───── Provided material ─────
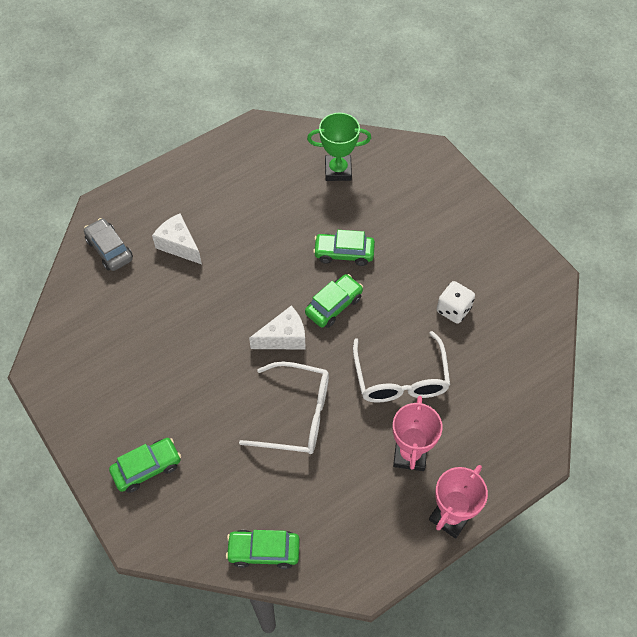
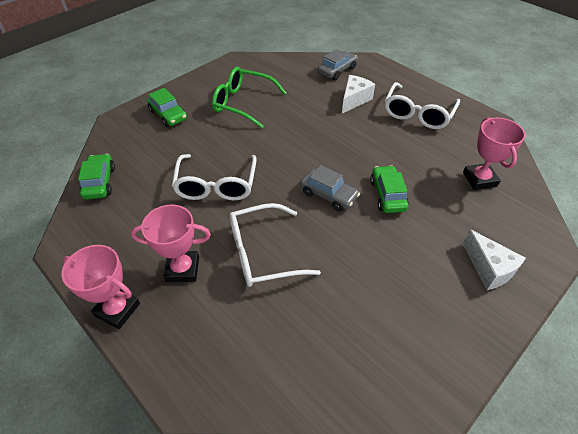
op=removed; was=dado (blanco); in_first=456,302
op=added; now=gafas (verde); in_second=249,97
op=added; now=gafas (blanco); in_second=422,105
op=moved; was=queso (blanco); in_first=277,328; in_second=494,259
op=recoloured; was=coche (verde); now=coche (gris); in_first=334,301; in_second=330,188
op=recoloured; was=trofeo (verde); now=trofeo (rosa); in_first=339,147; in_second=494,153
─────
» Task prompt
A verbatim copy of the material is needed; pictures are not to appear in it.

» Answer to the exercise
op=removed; was=dado (blanco); in_first=456,302
op=added; now=gafas (verde); in_second=249,97
op=added; now=gafas (blanco); in_second=422,105
op=moved; was=queso (blanco); in_first=277,328; in_second=494,259
op=recoloured; was=coche (verde); now=coche (gris); in_first=334,301; in_second=330,188
op=recoloured; was=trofeo (verde); now=trofeo (rosa); in_first=339,147; in_second=494,153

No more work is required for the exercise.